━━━ Recorded data ━━━
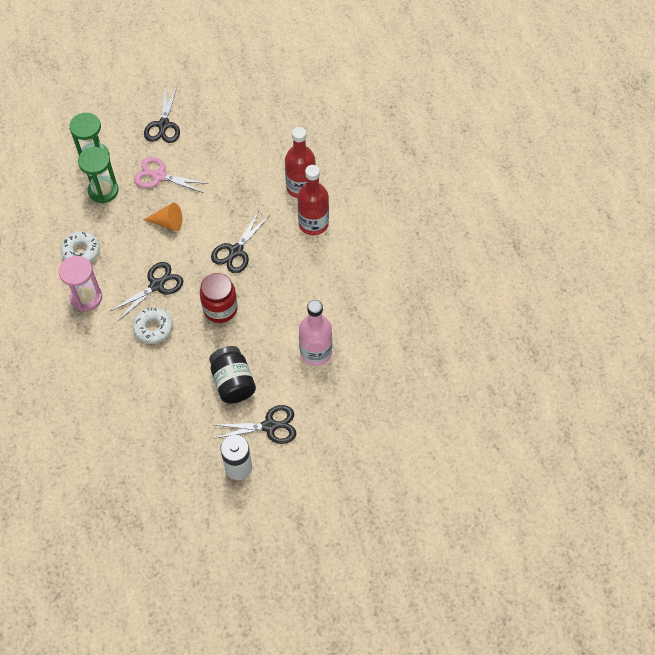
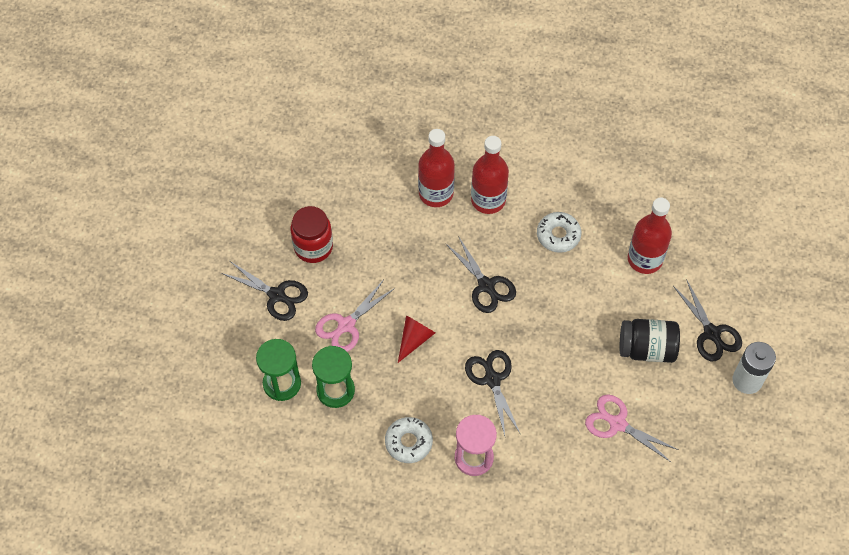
camera: 65 degrees left, 0 degrees up
(153, 328) = (546, 402): white donut -> white donut (558, 235)
(156, 384) = (617, 423): none -> pink scissors
(167, 222) = (414, 339): orange cone -> red cone
(220, 309) = (552, 328): red jar -> red jar (313, 247)
(270, 426) = (712, 333): black scissors -> black scissors turned 135 degrees clockwise
(316, 352) = (645, 259): pink bottle -> red bottle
━━━
*Exercise*:
Would you return exactly the lines from the one containing "(220, 309) = (552, 328): red" through the end of the listing, both included, and only them?

*Your solution*:
(220, 309) = (552, 328): red jar -> red jar (313, 247)
(270, 426) = (712, 333): black scissors -> black scissors turned 135 degrees clockwise
(316, 352) = (645, 259): pink bottle -> red bottle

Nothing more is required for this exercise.